▶ **INSTRUCCIONES DE LA TAREA**: Presenta como lista JSON de cadenas las líneas que van desde la primera hasta la que contiene "Round (104, 20)", ambas incluidas, con una cadena por línea y omitiendo las líneas en blanco.

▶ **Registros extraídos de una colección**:
━━━
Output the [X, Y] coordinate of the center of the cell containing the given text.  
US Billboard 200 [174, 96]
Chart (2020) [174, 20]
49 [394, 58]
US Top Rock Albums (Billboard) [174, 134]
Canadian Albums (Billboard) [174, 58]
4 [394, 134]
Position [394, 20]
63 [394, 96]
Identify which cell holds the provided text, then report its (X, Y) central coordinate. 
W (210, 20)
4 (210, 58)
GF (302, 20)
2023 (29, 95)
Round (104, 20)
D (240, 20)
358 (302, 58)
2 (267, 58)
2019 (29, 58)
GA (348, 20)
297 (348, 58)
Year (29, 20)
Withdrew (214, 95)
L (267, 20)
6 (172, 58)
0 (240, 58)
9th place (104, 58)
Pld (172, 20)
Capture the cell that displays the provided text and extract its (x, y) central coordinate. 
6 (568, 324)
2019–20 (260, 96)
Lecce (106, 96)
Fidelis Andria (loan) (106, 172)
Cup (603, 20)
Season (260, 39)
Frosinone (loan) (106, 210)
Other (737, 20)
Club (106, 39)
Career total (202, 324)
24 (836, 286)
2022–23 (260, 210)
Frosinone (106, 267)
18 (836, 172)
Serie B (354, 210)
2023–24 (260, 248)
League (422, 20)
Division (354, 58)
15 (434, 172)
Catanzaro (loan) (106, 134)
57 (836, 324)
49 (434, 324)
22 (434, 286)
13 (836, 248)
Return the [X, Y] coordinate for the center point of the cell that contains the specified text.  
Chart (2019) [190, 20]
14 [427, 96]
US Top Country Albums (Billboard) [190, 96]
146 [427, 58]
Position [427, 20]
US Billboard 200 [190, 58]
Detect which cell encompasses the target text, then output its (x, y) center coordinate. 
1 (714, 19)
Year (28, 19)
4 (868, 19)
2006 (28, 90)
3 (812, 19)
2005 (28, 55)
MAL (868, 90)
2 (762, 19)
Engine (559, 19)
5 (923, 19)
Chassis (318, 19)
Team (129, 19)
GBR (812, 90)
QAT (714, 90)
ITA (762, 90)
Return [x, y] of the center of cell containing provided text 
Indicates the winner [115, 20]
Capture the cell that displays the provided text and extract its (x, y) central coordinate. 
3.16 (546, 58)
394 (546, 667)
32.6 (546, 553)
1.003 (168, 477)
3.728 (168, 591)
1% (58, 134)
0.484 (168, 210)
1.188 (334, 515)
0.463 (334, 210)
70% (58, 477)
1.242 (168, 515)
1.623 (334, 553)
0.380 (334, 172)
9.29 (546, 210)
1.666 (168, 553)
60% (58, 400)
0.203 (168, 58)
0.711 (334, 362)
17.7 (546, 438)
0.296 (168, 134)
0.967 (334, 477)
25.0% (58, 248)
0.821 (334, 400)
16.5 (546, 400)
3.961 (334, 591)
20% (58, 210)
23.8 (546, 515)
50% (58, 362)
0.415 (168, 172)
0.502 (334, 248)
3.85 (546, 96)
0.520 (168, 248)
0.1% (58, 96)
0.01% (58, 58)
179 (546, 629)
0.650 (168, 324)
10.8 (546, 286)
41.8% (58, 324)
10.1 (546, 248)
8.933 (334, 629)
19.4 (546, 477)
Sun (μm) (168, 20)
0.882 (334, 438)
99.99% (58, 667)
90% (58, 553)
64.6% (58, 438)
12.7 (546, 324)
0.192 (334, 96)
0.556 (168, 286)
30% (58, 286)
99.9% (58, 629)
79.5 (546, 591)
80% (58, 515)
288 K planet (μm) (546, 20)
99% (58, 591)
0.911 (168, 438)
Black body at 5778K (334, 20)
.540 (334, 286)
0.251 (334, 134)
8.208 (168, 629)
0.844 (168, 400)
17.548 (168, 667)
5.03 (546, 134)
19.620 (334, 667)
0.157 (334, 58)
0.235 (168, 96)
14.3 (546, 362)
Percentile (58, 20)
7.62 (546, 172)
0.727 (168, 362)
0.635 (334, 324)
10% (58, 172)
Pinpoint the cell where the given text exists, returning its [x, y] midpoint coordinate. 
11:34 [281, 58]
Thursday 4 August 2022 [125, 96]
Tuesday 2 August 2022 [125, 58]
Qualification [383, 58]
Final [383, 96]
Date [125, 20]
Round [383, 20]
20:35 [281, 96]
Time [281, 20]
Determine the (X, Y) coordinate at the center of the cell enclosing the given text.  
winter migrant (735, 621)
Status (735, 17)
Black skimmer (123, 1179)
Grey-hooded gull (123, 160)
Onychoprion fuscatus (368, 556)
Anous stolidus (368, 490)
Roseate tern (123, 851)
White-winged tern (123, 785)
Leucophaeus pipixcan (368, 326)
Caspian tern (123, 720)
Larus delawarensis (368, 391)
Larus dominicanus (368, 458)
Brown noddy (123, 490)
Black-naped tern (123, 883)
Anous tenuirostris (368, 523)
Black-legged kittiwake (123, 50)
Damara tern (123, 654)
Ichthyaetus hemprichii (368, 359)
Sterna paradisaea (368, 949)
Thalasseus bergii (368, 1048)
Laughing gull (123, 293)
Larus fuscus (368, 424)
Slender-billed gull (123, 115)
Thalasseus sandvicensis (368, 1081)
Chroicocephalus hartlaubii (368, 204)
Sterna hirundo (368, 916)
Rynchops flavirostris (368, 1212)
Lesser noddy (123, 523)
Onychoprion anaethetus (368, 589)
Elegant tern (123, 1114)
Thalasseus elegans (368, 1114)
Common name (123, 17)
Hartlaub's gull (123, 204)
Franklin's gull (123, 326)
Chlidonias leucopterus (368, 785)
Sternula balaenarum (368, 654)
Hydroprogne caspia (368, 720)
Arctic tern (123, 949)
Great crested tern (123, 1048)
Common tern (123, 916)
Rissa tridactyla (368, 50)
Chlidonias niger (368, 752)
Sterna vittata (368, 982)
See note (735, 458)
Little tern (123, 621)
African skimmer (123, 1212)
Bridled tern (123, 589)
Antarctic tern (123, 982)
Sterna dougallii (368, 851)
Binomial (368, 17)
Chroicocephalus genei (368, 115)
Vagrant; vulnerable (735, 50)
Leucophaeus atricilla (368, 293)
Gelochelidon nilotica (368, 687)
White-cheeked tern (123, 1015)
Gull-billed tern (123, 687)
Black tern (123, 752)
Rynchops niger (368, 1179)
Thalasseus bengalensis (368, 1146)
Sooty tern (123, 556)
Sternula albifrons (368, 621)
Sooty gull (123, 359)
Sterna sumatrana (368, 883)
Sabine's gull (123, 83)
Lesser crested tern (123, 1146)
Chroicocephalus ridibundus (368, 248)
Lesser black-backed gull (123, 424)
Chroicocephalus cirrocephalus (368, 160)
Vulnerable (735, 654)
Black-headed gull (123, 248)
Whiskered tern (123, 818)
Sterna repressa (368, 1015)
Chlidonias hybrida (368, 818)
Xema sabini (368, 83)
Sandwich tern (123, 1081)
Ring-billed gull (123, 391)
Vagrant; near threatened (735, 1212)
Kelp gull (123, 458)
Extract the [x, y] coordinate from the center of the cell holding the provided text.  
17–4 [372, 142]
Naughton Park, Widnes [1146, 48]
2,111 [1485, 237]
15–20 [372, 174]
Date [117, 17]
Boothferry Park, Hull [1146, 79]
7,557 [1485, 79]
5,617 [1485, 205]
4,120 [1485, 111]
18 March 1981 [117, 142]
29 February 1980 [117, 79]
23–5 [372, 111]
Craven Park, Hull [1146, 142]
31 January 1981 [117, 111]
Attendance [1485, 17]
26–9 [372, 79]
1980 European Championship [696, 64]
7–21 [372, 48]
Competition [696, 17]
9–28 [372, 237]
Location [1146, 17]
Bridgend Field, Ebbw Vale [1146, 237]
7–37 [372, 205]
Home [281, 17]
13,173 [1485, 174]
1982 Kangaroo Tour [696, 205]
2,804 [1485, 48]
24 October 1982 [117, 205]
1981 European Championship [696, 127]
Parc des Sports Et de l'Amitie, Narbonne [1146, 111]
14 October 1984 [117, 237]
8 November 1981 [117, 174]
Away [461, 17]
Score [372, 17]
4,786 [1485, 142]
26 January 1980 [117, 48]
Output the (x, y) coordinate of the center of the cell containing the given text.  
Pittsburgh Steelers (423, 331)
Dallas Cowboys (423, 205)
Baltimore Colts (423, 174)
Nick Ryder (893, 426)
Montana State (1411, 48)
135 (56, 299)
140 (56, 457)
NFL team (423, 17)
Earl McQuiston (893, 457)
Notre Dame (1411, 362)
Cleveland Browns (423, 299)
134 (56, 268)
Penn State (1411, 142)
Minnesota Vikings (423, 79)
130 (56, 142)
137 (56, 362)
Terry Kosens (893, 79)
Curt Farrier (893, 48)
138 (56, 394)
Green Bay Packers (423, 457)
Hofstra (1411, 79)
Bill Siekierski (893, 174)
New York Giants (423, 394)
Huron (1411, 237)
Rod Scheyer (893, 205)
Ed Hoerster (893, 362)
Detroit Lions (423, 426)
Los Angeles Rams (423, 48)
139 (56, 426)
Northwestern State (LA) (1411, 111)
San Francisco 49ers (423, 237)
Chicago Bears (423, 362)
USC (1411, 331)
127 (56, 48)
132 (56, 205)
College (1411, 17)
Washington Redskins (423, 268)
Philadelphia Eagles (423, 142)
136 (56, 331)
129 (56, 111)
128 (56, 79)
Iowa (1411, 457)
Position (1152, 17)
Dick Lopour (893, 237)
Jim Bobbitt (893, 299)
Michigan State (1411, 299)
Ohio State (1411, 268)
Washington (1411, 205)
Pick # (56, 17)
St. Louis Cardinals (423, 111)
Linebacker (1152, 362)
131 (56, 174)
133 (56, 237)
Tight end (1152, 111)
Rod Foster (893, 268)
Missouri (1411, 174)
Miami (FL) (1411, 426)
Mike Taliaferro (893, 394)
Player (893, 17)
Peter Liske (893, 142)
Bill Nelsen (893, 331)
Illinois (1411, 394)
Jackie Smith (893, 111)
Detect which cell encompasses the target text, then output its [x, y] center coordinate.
━━━
▶ **RESULTADO FINAL**:
[
  "Output the [X, Y] coordinate of the center of the cell containing the given text.  ",
  "US Billboard 200 [174, 96]",
  "Chart (2020) [174, 20]",
  "49 [394, 58]",
  "US Top Rock Albums (Billboard) [174, 134]",
  "Canadian Albums (Billboard) [174, 58]",
  "4 [394, 134]",
  "Position [394, 20]",
  "63 [394, 96]",
  "Identify which cell holds the provided text, then report its (X, Y) central coordinate. ",
  "W (210, 20)",
  "4 (210, 58)",
  "GF (302, 20)",
  "2023 (29, 95)",
  "Round (104, 20)"
]